# Work instruction
Print the listing exactly as it stands, and skip any pictures in it.

# Given entries
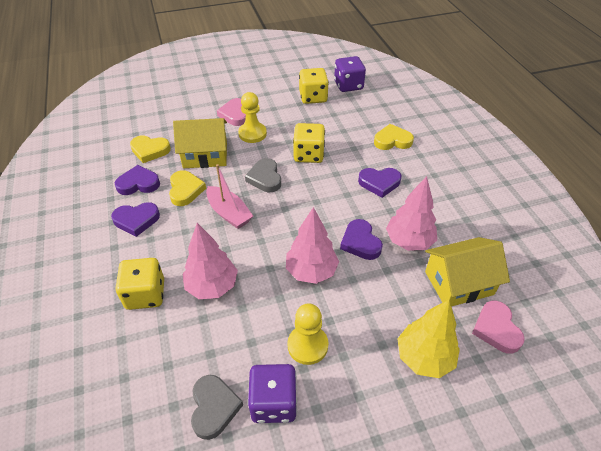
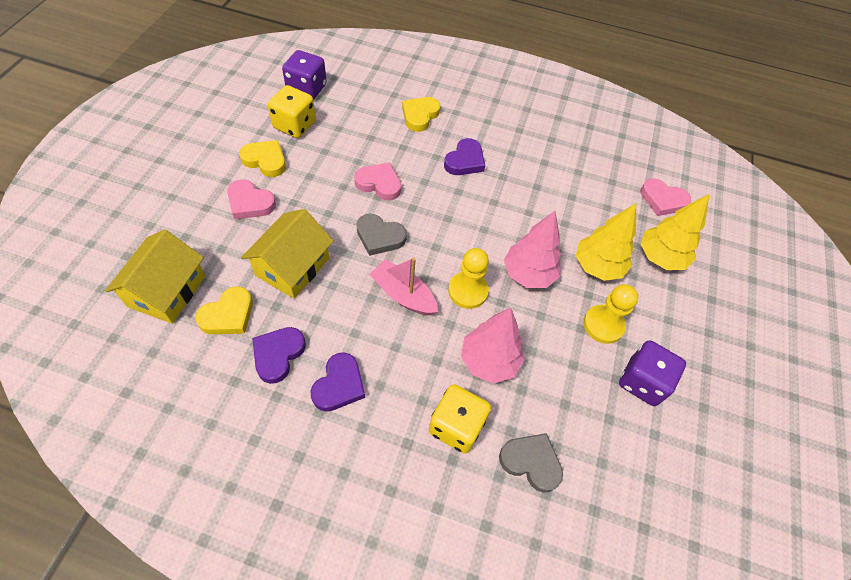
camera: 60 degrees left, 10 degrees up
(185, 190) = (333, 314): yellow heart -> yellow heart (265, 160)
(214, 407) = (622, 430): grey heart -> grey heart (531, 462)
(229, 213) = (403, 295): pink boat -> pink boat turned 135 degrees counterclockwise
(252, 134) = (300, 207): yellow pawn -> yellow pawn (468, 291)
(308, 155) = (379, 184): yellow dice -> pink heart
(360, 242) = (522, 220): purple heart -> none
(364, 313) = (597, 266): none -> yellow tree
(409, 241) = (546, 189): pink tree -> none
(459, 283) = (609, 190): yellow house -> yellow house (167, 291)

# Expected answer
camera: 60 degrees left, 10 degrees up
(185, 190) = (333, 314): yellow heart -> yellow heart (265, 160)
(214, 407) = (622, 430): grey heart -> grey heart (531, 462)
(229, 213) = (403, 295): pink boat -> pink boat turned 135 degrees counterclockwise
(252, 134) = (300, 207): yellow pawn -> yellow pawn (468, 291)
(308, 155) = (379, 184): yellow dice -> pink heart
(360, 242) = (522, 220): purple heart -> none
(364, 313) = (597, 266): none -> yellow tree
(409, 241) = (546, 189): pink tree -> none
(459, 283) = (609, 190): yellow house -> yellow house (167, 291)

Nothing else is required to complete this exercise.